*** Material shown Section Begins ***
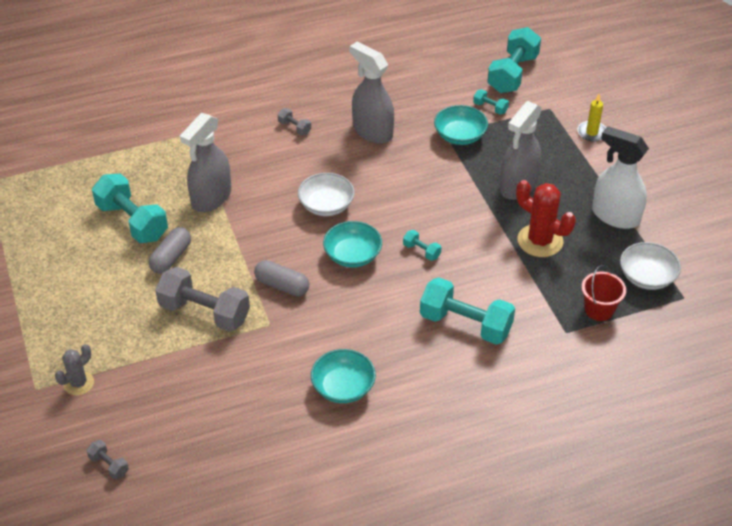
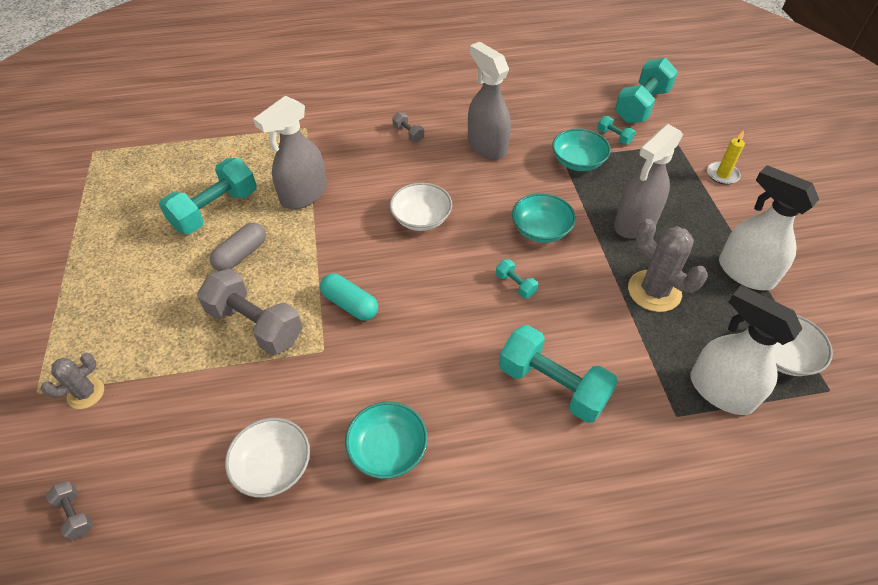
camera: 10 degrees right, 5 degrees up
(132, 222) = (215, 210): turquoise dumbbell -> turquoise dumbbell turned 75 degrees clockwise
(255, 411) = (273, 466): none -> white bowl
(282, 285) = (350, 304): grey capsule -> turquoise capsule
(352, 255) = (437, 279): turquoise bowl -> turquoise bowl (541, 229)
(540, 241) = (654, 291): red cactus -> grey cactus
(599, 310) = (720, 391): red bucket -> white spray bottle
*** Material shown Section Ends ***
Task brief
Give back exactly the lines from the one with "(132, 222) = (215, 210): turquoise" through the final line of the material, both ends included, and no others.

Response to the exercise
(132, 222) = (215, 210): turquoise dumbbell -> turquoise dumbbell turned 75 degrees clockwise
(255, 411) = (273, 466): none -> white bowl
(282, 285) = (350, 304): grey capsule -> turquoise capsule
(352, 255) = (437, 279): turquoise bowl -> turquoise bowl (541, 229)
(540, 241) = (654, 291): red cactus -> grey cactus
(599, 310) = (720, 391): red bucket -> white spray bottle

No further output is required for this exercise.